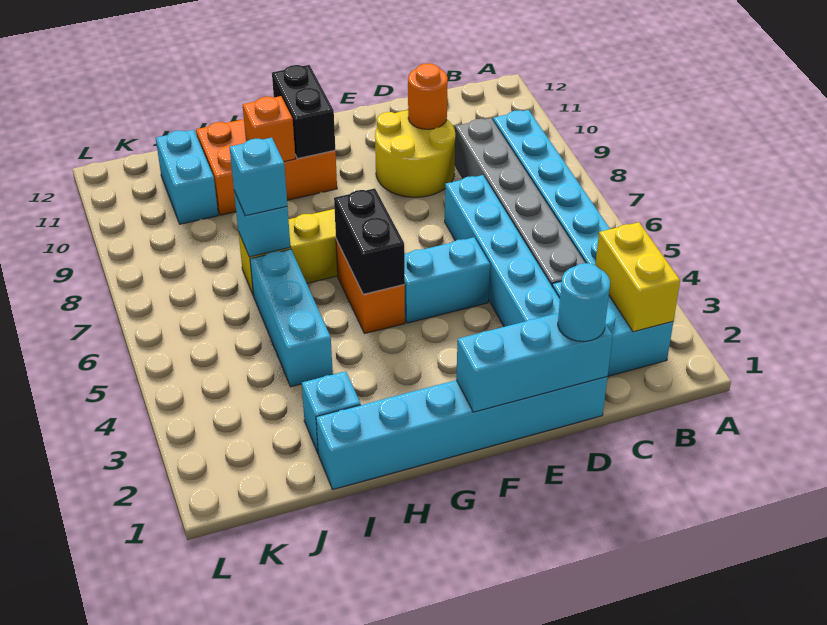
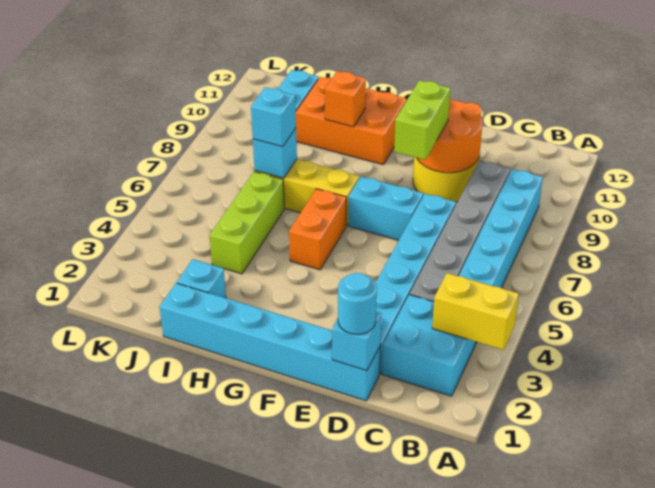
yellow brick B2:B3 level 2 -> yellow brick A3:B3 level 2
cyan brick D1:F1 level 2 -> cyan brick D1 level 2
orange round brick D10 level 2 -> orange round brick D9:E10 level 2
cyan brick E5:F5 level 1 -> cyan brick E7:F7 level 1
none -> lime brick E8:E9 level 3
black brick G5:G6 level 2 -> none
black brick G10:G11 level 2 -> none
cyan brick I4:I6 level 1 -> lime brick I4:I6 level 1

* * *

Reproduce precisely the span of lines that begins at the line containing "black brick G10:G11 level 2 -> none" and ends with the last line of the listing.

### Solution to this problem
black brick G10:G11 level 2 -> none
cyan brick I4:I6 level 1 -> lime brick I4:I6 level 1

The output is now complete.